Without any of its pictures, the listing below should be output exactly.
──────
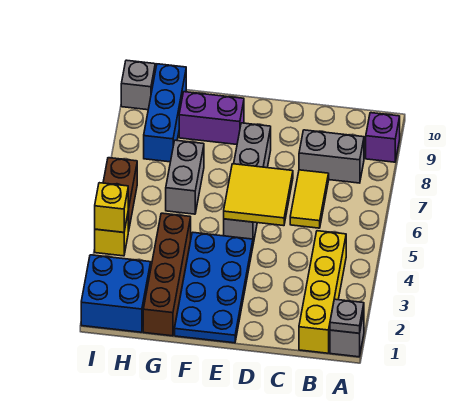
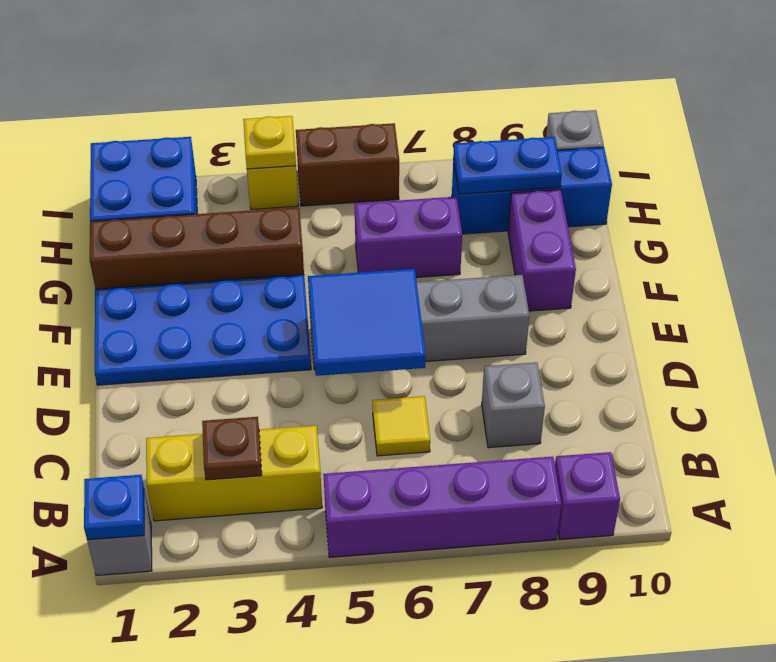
grey plate A1 level 2 -> blue plate A1 level 2
none -> purple brick A5:A8 level 1
yellow brick B1:B4 level 1 -> yellow brick B2:B4 level 1
none -> brown plate B3 level 2
grey brick B8:C8 level 1 -> grey brick C8 level 1
yellow tile C6:C7 level 1 -> yellow tile C6 level 1
yellow tile D5:E6 level 2 -> blue tile D5:E6 level 2
grey brick G6:G7 level 1 -> purple brick G6:G7 level 1
none -> blue plate H8:H9 level 2
yellow brick I4 level 2 -> yellow plate I4 level 2

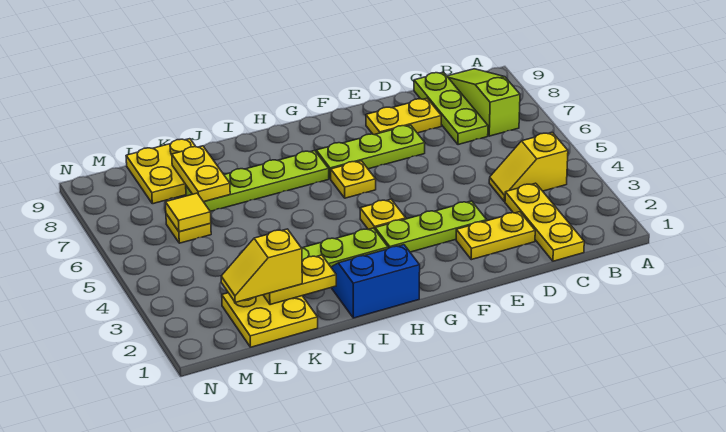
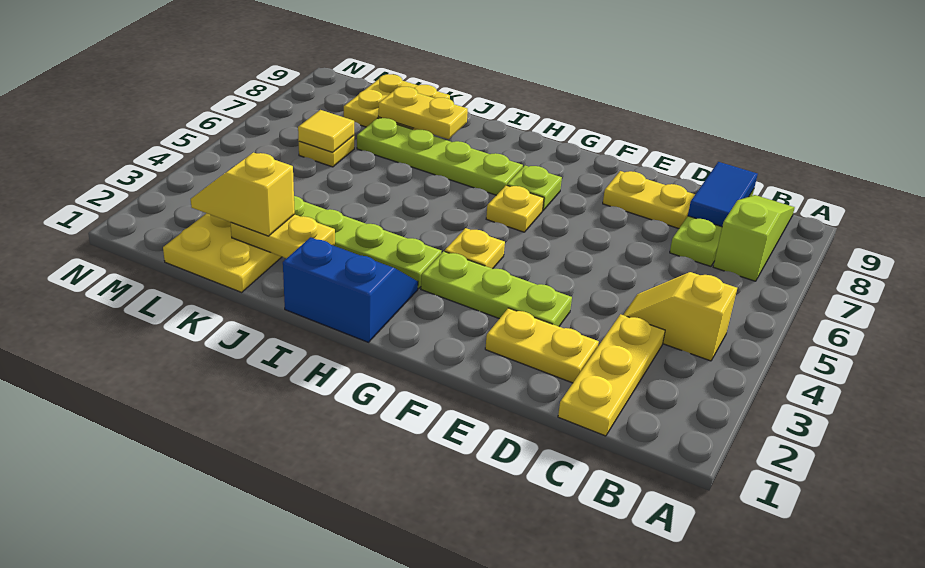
none -> blue tile C8:C9 level 2
lime plate E7:G7 level 1 -> lime plate G7 level 1
yellow plate K7:K8 level 2 -> yellow plate J8:K8 level 2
──────
◆ **Finished task**:
grey plate A1 level 2 -> blue plate A1 level 2
none -> purple brick A5:A8 level 1
yellow brick B1:B4 level 1 -> yellow brick B2:B4 level 1
none -> brown plate B3 level 2
grey brick B8:C8 level 1 -> grey brick C8 level 1
yellow tile C6:C7 level 1 -> yellow tile C6 level 1
yellow tile D5:E6 level 2 -> blue tile D5:E6 level 2
grey brick G6:G7 level 1 -> purple brick G6:G7 level 1
none -> blue plate H8:H9 level 2
yellow brick I4 level 2 -> yellow plate I4 level 2

none -> blue tile C8:C9 level 2
lime plate E7:G7 level 1 -> lime plate G7 level 1
yellow plate K7:K8 level 2 -> yellow plate J8:K8 level 2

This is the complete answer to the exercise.